Your objective: If a record holds a picture, leave the picture out; return everything else exactly.

Material provided:
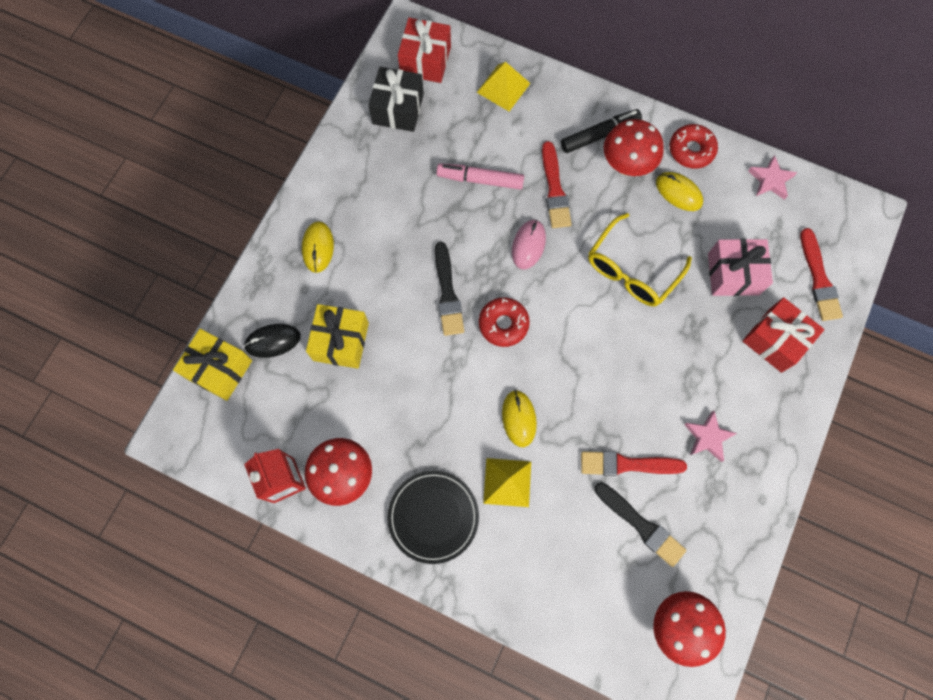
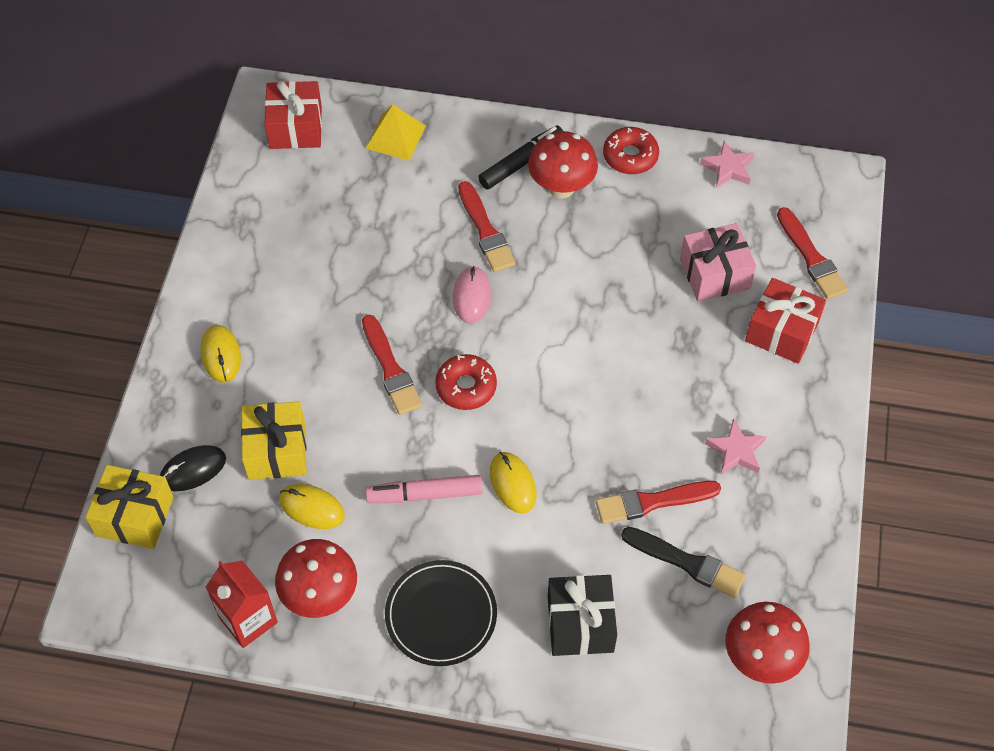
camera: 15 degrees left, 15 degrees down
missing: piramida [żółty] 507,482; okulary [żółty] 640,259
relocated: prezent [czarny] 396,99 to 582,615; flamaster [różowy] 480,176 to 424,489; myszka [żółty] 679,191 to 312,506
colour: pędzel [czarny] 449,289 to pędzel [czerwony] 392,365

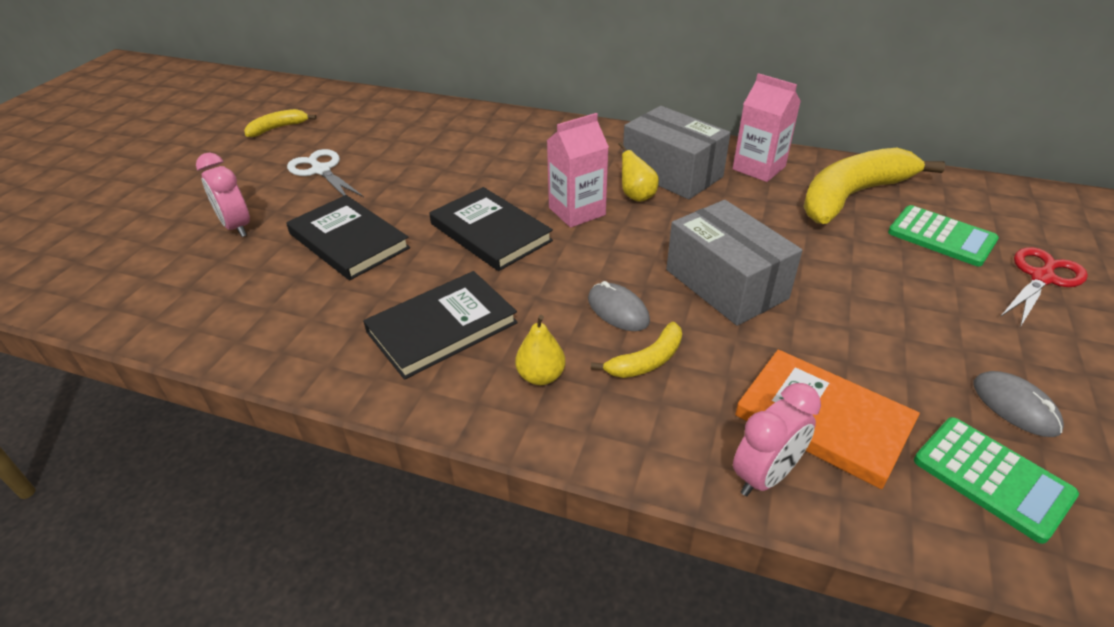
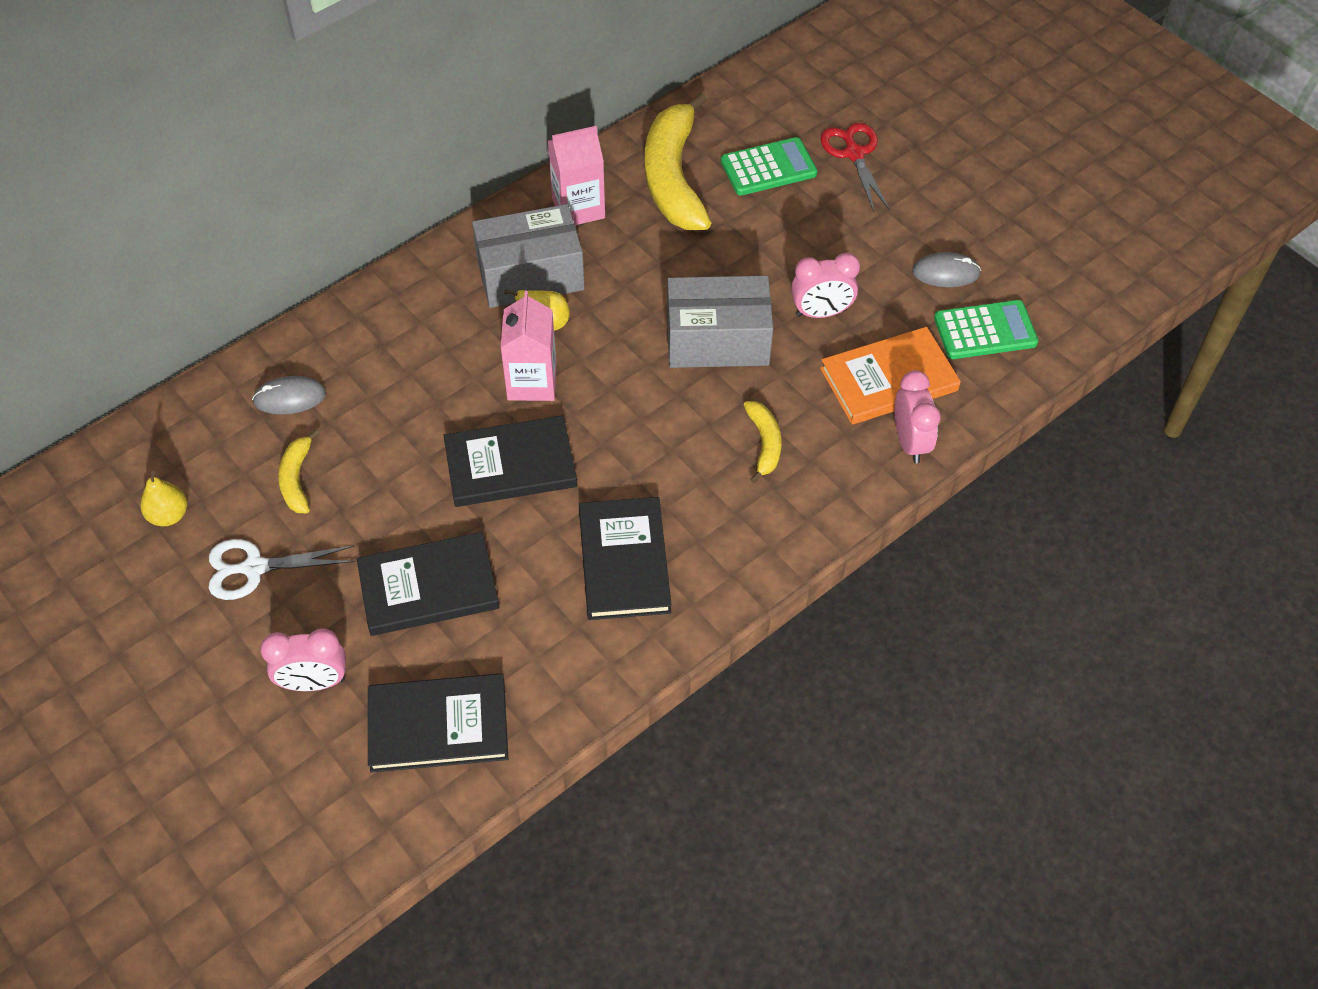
camera: 60 degrees left, 15 degrees up
appeared: książka [czarny] 438,723; budzik [różowy] 825,285
relocated: banan [żółty] 280,123 to 299,471; gruszka [żółty] 540,350 to 164,498; myszka [szary] 619,306 to 289,395

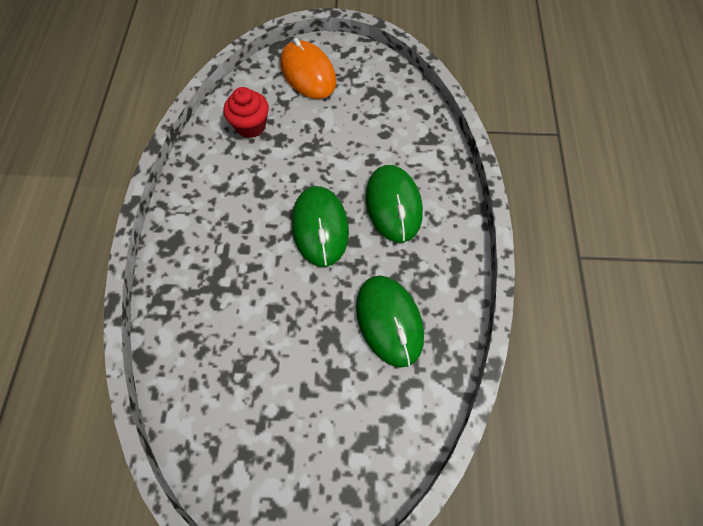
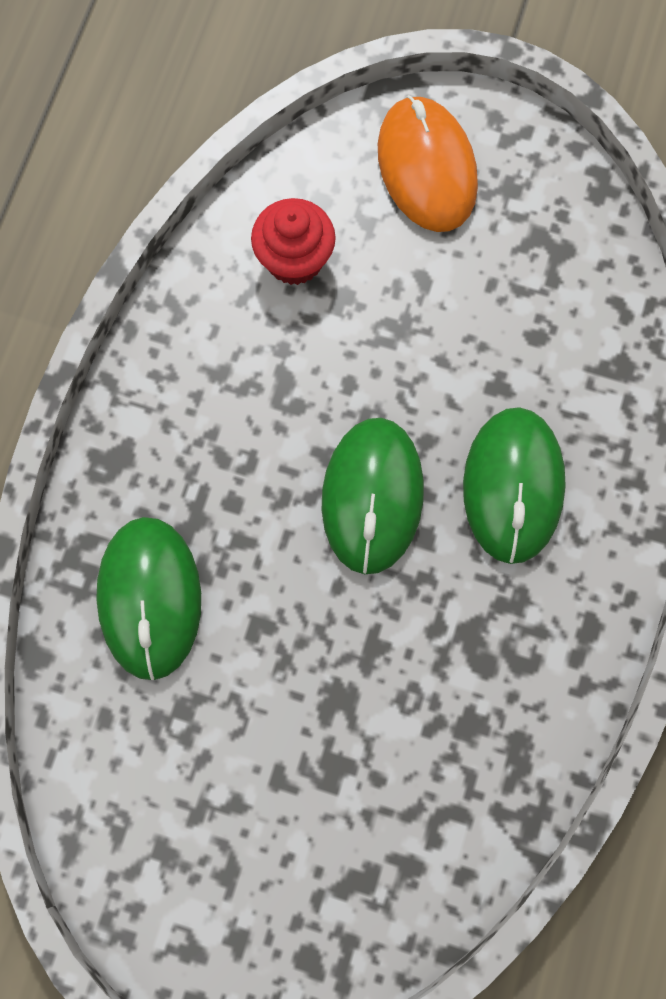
camera: 15 degrees right, 10 degrees up
relocated: myszka [zielony] 390,321 to 148,598

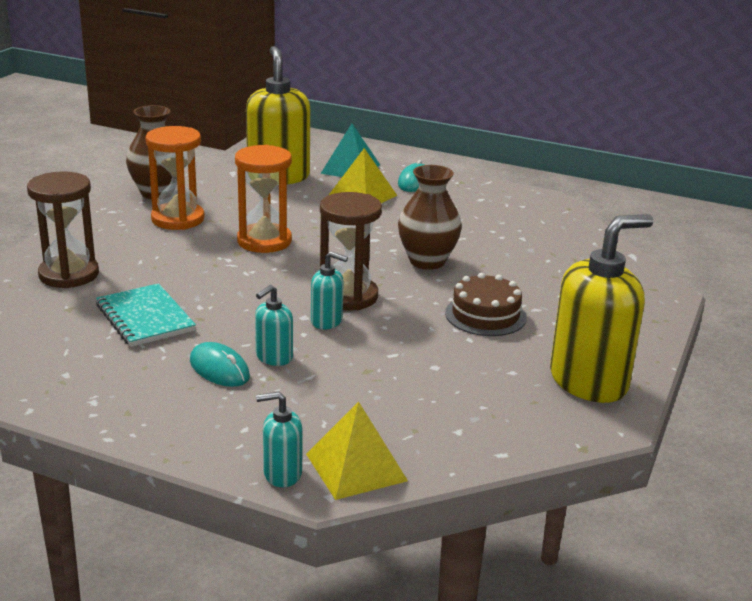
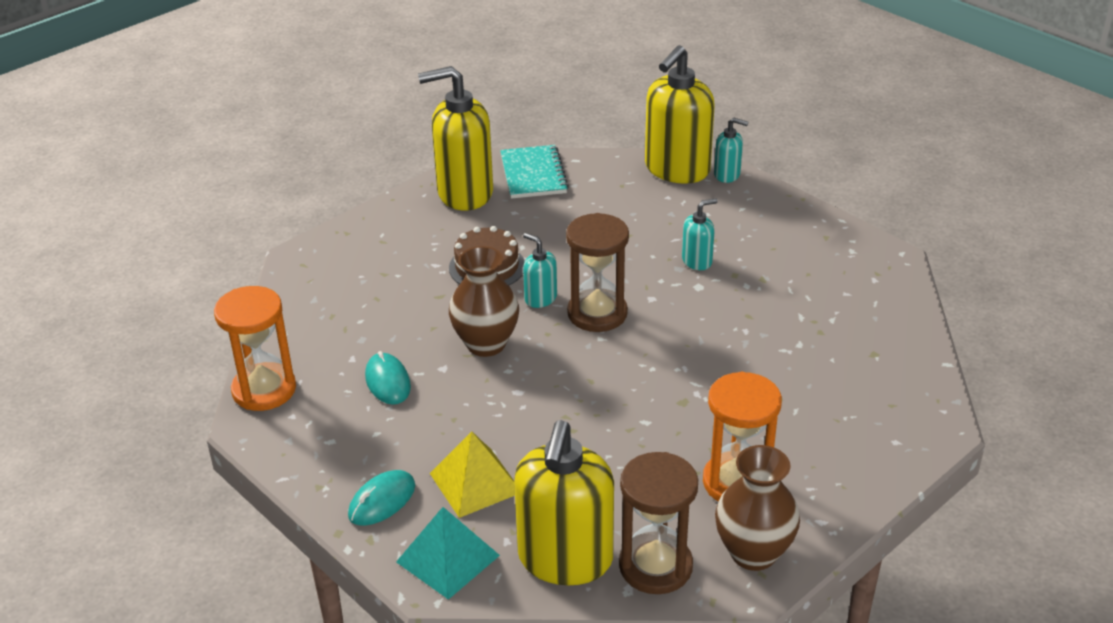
camera: 155 degrees left, 10 degrees up
relocated: klepsydra [brązowy] 63,229 to 658,523; zeszyt [turkusowy] 146,315 to 534,172; myszka [turkusowy] 220,364 to 388,378; klepsydra [pomarańczowy] 263,199 to 255,348; dozownik mydła [turkusowy] 329,290 to 540,270
exchanged: piramida [żółty] 357,451 to dozownik mydła [żółty] 680,114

Response area:
camera: 15 degrees left, 15 degrees down
missing: piramida [żółty] 507,482; okulary [żółty] 640,259
relocated: prezent [czarny] 396,99 to 582,615; flamaster [różowy] 480,176 to 424,489; myszka [żółty] 679,191 to 312,506
colour: pędzel [czarny] 449,289 to pędzel [czerwony] 392,365

camera: 60 degrees left, 15 degrees up
appeared: książka [czarny] 438,723; budzik [różowy] 825,285
relocated: banan [żółty] 280,123 to 299,471; gruszka [żółty] 540,350 to 164,498; myszka [szary] 619,306 to 289,395

camera: 15 degrees right, 10 degrees up
relocated: myszka [zielony] 390,321 to 148,598

camera: 155 degrees left, 10 degrees up
relocated: klepsydra [brązowy] 63,229 to 658,523; zeszyt [turkusowy] 146,315 to 534,172; myszka [turkusowy] 220,364 to 388,378; klepsydra [pomarańczowy] 263,199 to 255,348; dozownik mydła [turkusowy] 329,290 to 540,270
exchanged: piramida [żółty] 357,451 to dozownik mydła [żółty] 680,114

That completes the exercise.